• Work item
After locating the line that contains "C1: 2.2uF (+12V, GND) -> 33nF (+12V, GND)" in the records below, write out exactly that line and each line after it through the one that contains "D3: LED (A GND, K W35) -> LED (A W35, K GND)", and nothing else.

• Information provided

------------------------------

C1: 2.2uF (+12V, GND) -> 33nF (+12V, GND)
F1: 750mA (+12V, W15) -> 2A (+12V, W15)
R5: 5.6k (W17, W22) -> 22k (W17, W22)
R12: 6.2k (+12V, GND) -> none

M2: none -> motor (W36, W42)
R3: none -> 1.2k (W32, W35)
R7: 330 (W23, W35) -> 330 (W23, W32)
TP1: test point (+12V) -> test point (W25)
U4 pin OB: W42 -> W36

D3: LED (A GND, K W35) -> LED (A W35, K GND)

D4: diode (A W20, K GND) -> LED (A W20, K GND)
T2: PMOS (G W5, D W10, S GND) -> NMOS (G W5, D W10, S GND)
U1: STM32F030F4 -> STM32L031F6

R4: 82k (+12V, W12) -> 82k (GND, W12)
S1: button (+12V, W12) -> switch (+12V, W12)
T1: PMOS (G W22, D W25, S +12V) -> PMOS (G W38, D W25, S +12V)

------------------------------

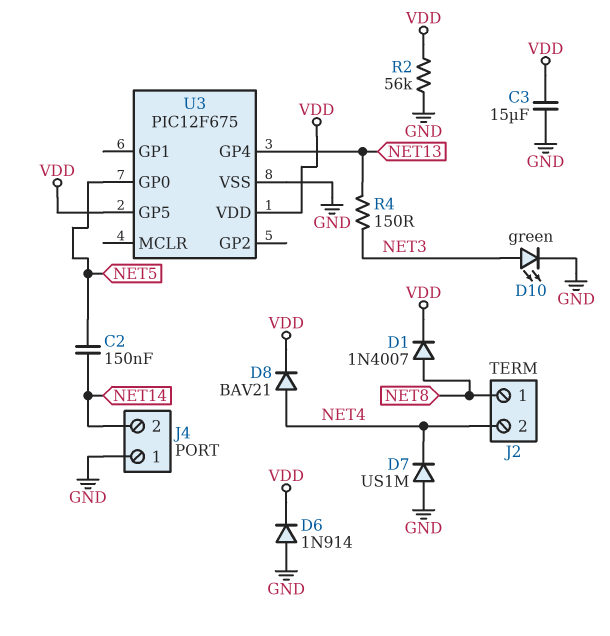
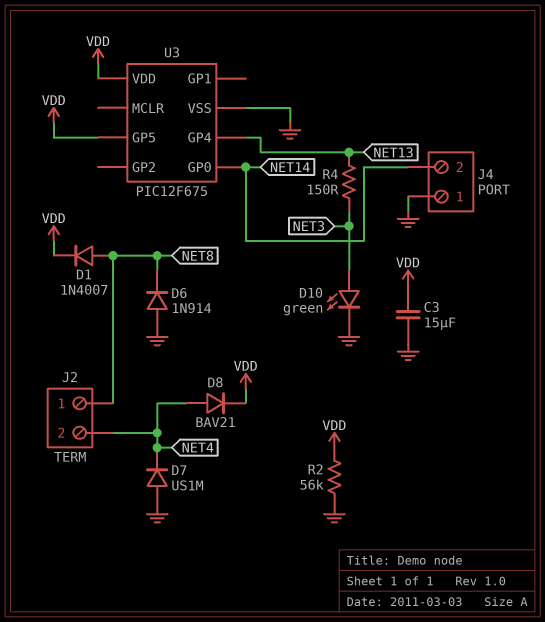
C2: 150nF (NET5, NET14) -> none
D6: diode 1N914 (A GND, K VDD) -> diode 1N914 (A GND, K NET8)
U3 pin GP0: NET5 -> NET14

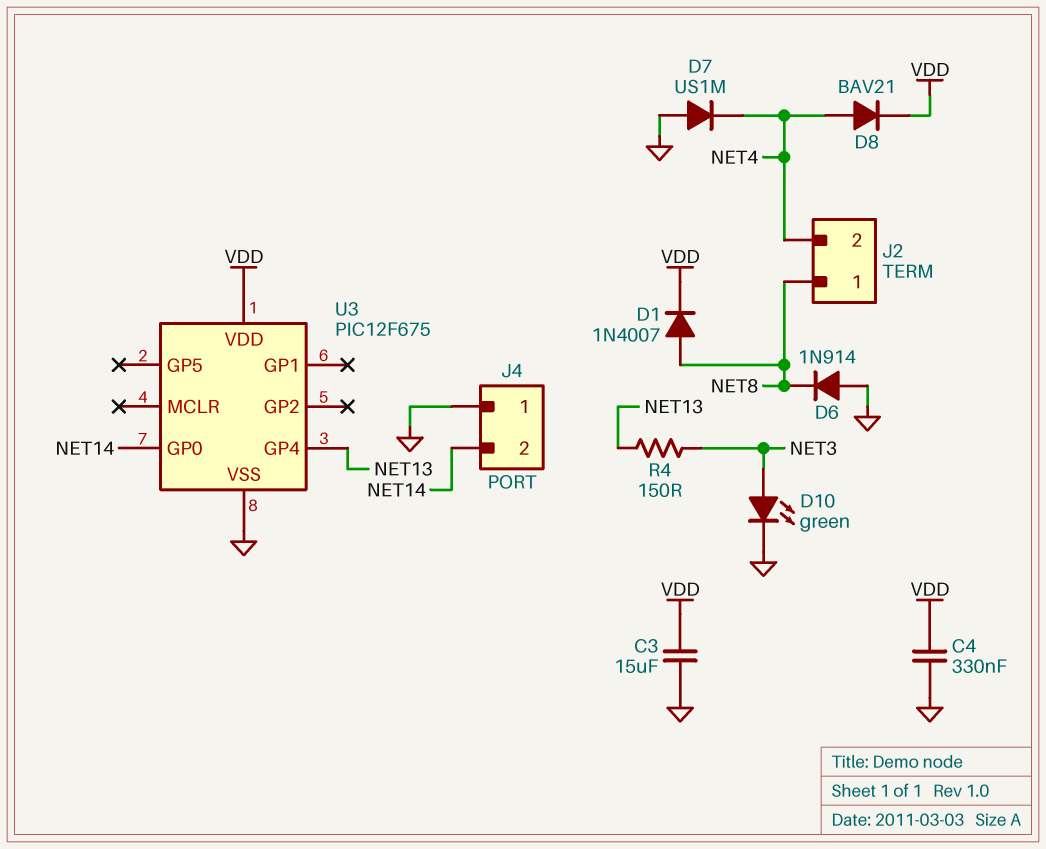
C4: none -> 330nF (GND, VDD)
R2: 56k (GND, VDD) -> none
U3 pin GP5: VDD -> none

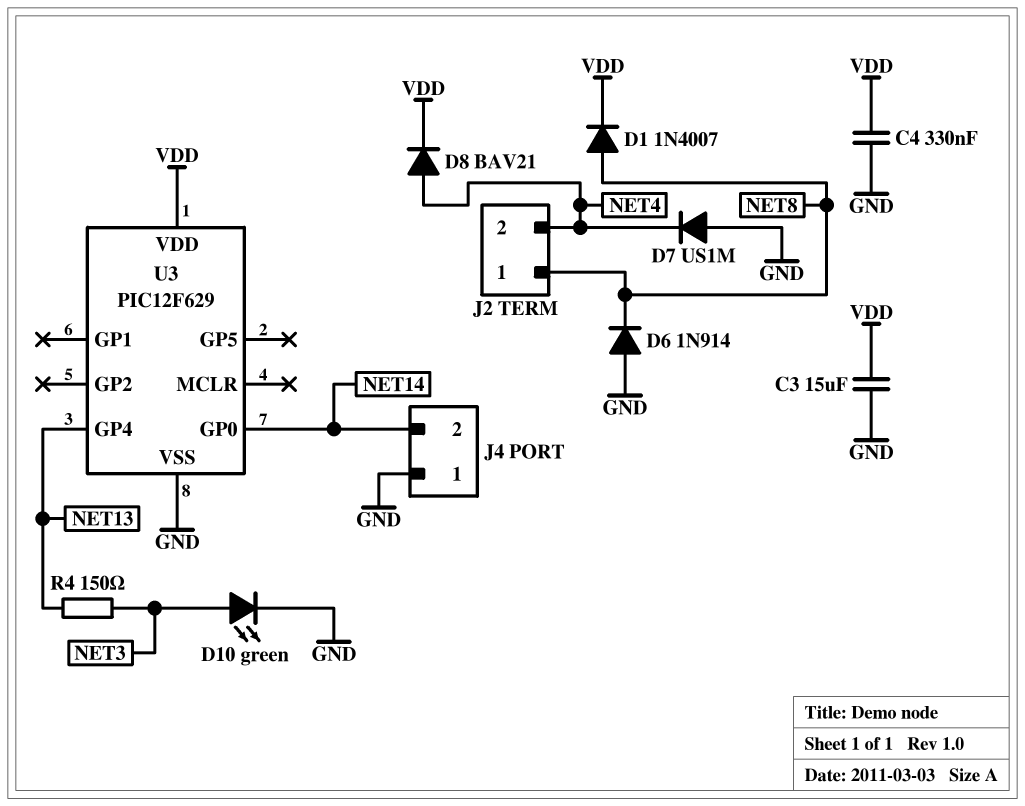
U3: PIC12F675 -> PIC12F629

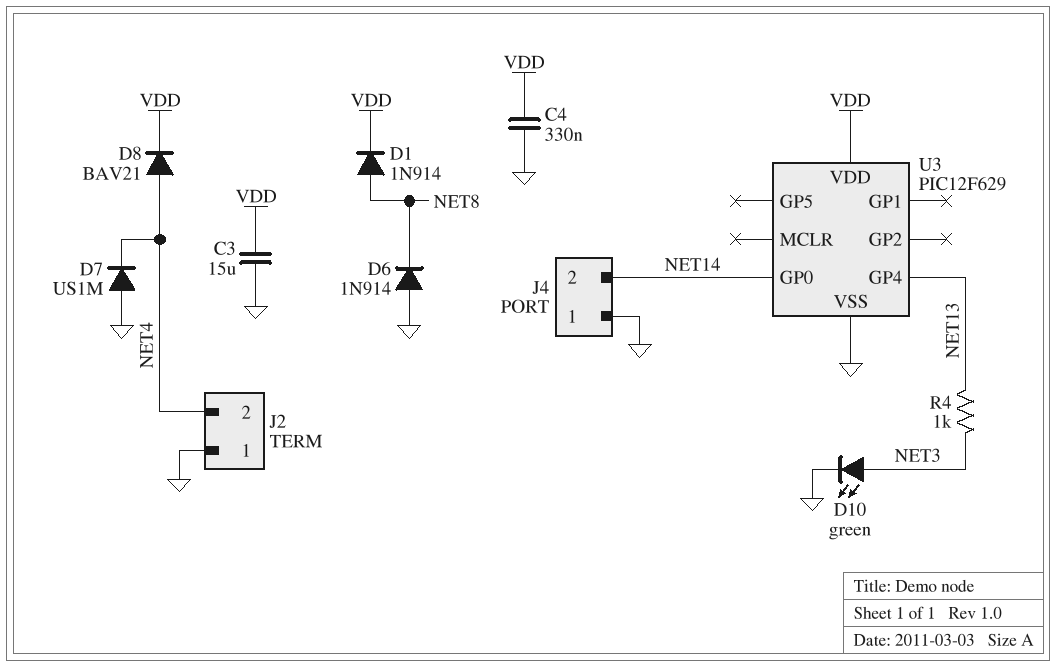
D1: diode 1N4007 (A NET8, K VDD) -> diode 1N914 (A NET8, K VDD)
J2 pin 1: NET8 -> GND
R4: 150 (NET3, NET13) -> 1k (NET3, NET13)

------------------------------

• Task result
C1: 2.2uF (+12V, GND) -> 33nF (+12V, GND)
F1: 750mA (+12V, W15) -> 2A (+12V, W15)
R5: 5.6k (W17, W22) -> 22k (W17, W22)
R12: 6.2k (+12V, GND) -> none

M2: none -> motor (W36, W42)
R3: none -> 1.2k (W32, W35)
R7: 330 (W23, W35) -> 330 (W23, W32)
TP1: test point (+12V) -> test point (W25)
U4 pin OB: W42 -> W36

D3: LED (A GND, K W35) -> LED (A W35, K GND)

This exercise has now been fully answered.